*** Block opens ***
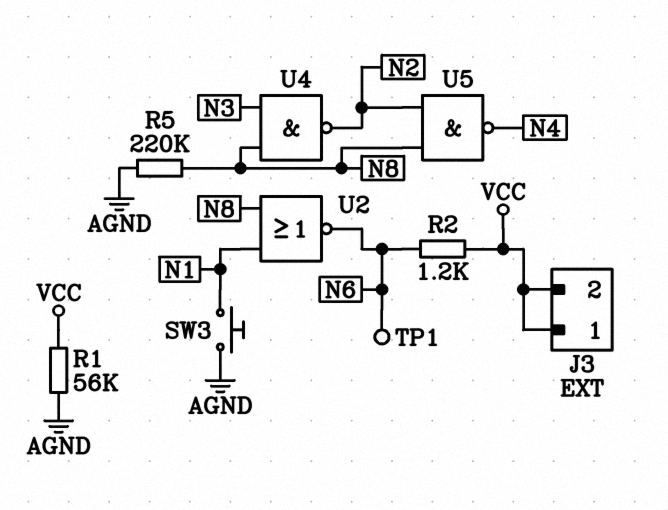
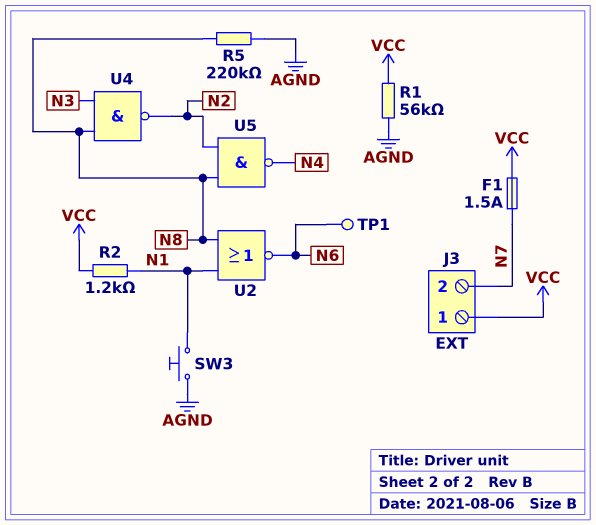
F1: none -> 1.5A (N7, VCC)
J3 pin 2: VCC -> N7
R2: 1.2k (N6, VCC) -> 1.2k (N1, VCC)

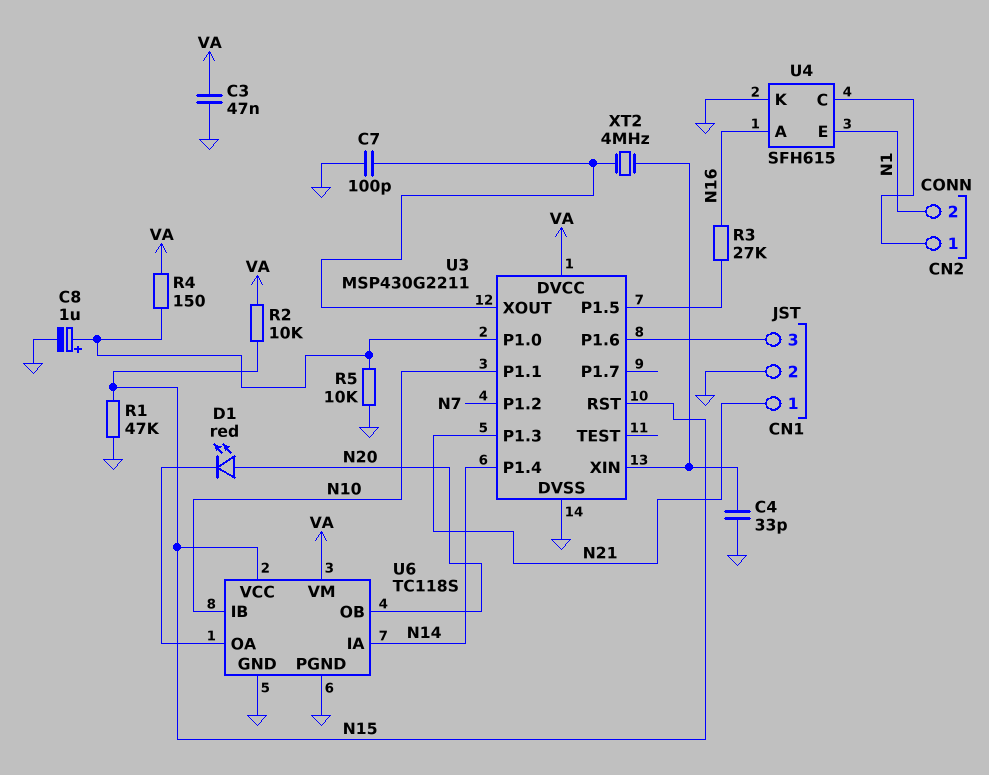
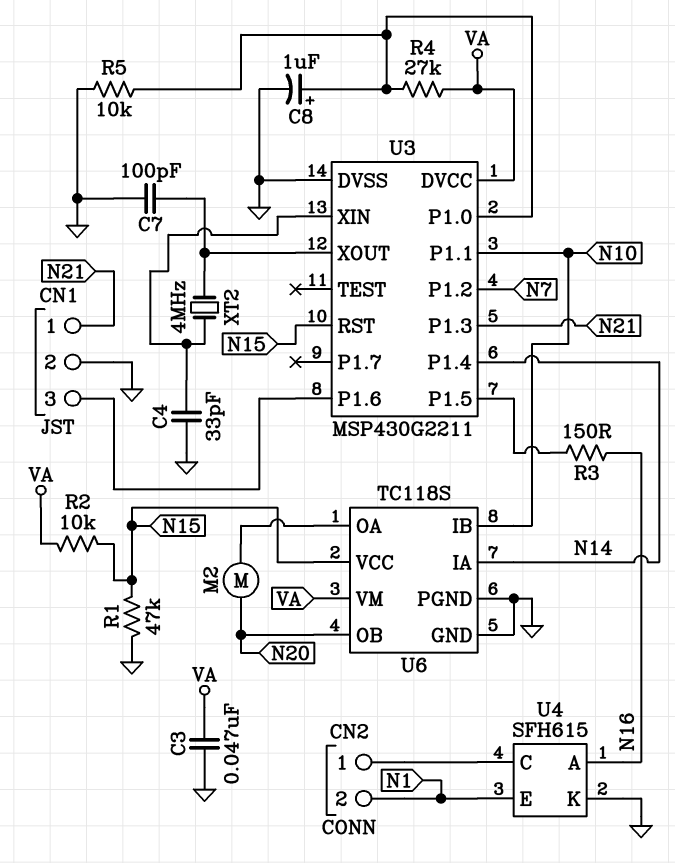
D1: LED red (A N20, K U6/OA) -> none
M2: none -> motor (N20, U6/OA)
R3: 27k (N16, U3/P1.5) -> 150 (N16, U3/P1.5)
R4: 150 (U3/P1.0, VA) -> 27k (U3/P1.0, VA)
*** Block closes ***
Action item
A word-for-word copy of all the data, without pictures, is the expected output.

Solution
F1: none -> 1.5A (N7, VCC)
J3 pin 2: VCC -> N7
R2: 1.2k (N6, VCC) -> 1.2k (N1, VCC)

D1: LED red (A N20, K U6/OA) -> none
M2: none -> motor (N20, U6/OA)
R3: 27k (N16, U3/P1.5) -> 150 (N16, U3/P1.5)
R4: 150 (U3/P1.0, VA) -> 27k (U3/P1.0, VA)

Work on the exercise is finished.